Records from a dataset:
[Start of Attachment]

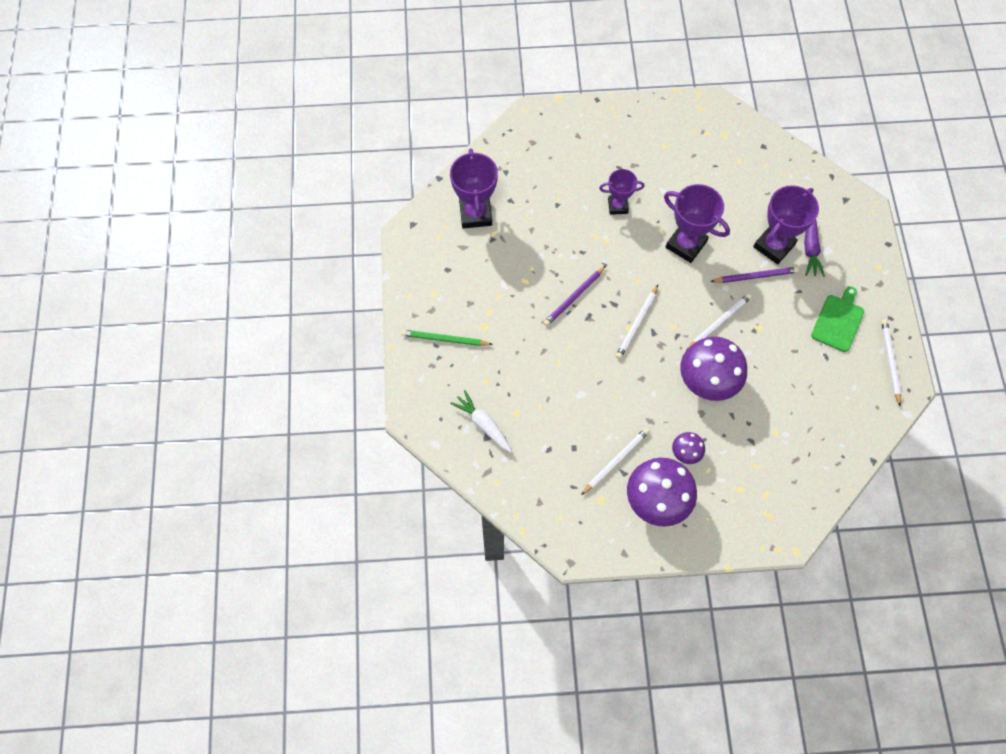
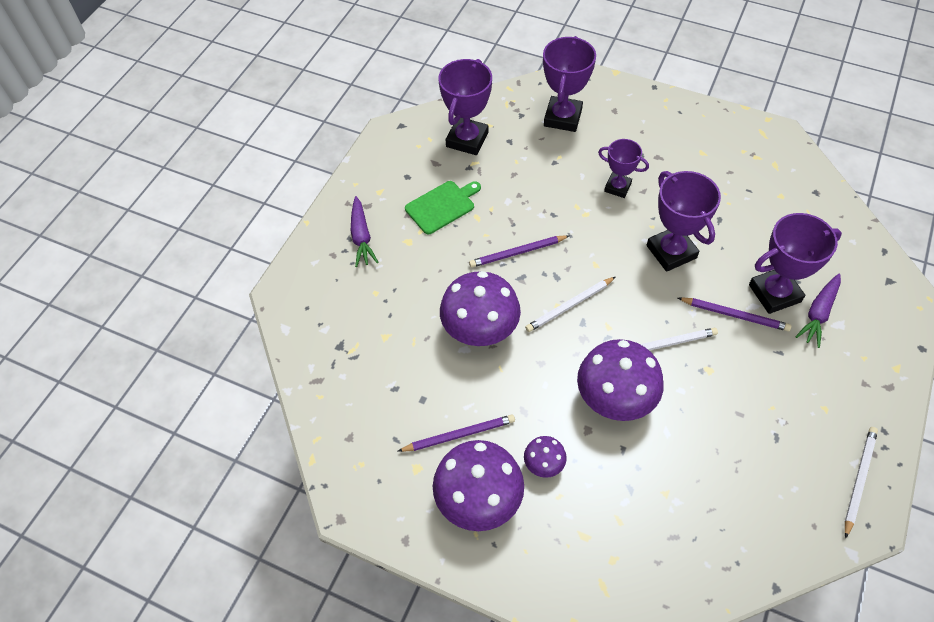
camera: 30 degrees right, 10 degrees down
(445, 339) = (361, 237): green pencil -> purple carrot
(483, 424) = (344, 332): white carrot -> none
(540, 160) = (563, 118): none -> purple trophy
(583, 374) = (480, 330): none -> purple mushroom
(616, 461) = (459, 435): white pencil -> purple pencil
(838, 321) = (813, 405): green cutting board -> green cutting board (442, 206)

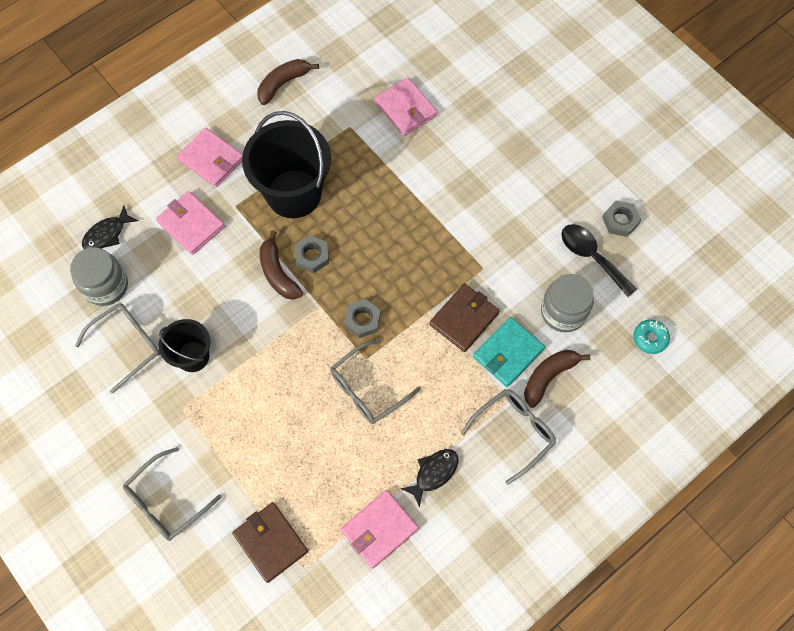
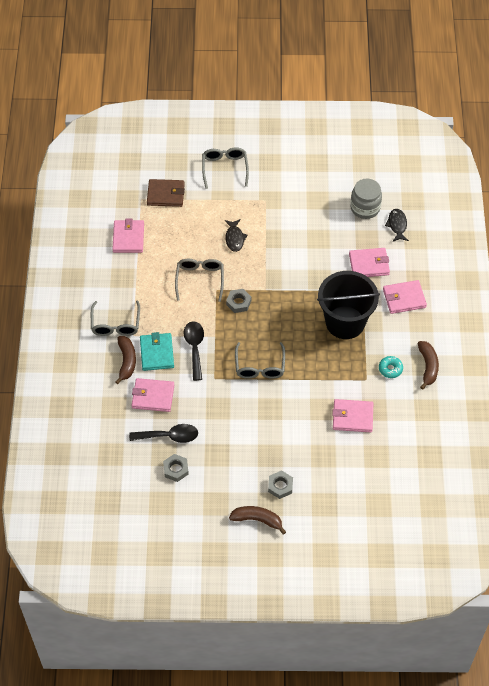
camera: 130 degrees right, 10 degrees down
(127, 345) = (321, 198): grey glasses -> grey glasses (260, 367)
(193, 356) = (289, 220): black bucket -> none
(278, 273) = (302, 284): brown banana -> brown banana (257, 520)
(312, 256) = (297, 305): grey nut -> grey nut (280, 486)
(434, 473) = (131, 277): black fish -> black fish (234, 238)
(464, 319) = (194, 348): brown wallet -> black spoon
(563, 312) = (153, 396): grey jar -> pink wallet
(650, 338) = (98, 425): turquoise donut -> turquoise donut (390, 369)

[End of Attachment]

Task brief:
Could you retype the records above exactly, omitting the pictures?

Result below:
camera: 30 degrees right, 10 degrees down
(445, 339) = (361, 237): green pencil -> purple carrot
(483, 424) = (344, 332): white carrot -> none
(540, 160) = (563, 118): none -> purple trophy
(583, 374) = (480, 330): none -> purple mushroom
(616, 461) = (459, 435): white pencil -> purple pencil
(838, 321) = (813, 405): green cutting board -> green cutting board (442, 206)

camera: 130 degrees right, 10 degrees down
(127, 345) = (321, 198): grey glasses -> grey glasses (260, 367)
(193, 356) = (289, 220): black bucket -> none
(278, 273) = (302, 284): brown banana -> brown banana (257, 520)
(312, 256) = (297, 305): grey nut -> grey nut (280, 486)
(434, 473) = (131, 277): black fish -> black fish (234, 238)
(464, 319) = (194, 348): brown wallet -> black spoon
(563, 312) = (153, 396): grey jar -> pink wallet
(650, 338) = (98, 425): turquoise donut -> turquoise donut (390, 369)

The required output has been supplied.